Start of INFORMATION SUPPLIED
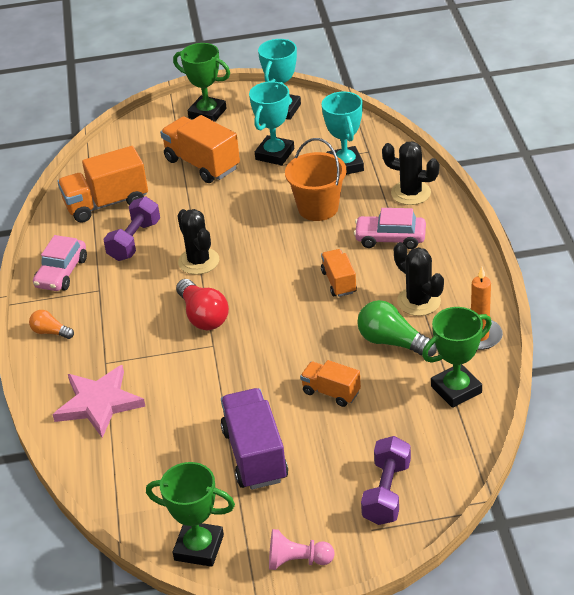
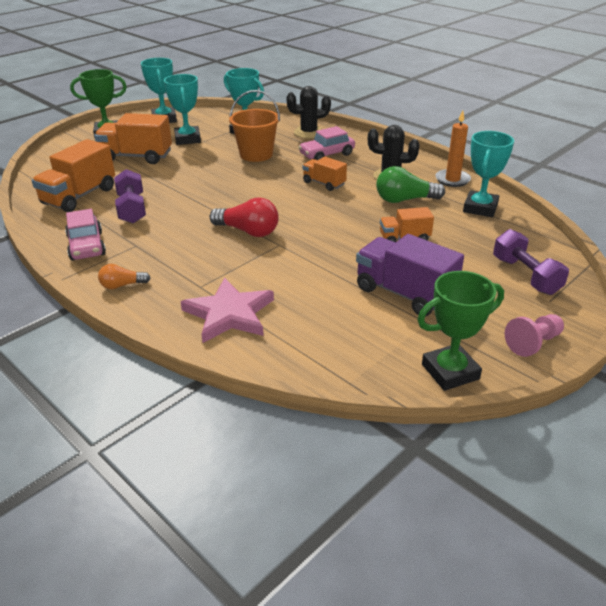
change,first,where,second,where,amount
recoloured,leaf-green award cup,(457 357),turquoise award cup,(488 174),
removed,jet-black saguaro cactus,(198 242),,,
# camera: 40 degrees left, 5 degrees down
End of INFORMATION SUPPLIED
# TASK DIRECTIONS
A faithful copy of all the data above is required, printed exactly and with no pictures.

# EXERCISE OUTPUT
change,first,where,second,where,amount
recoloured,leaf-green award cup,(457 357),turquoise award cup,(488 174),
removed,jet-black saguaro cactus,(198 242),,,
# camera: 40 degrees left, 5 degrees down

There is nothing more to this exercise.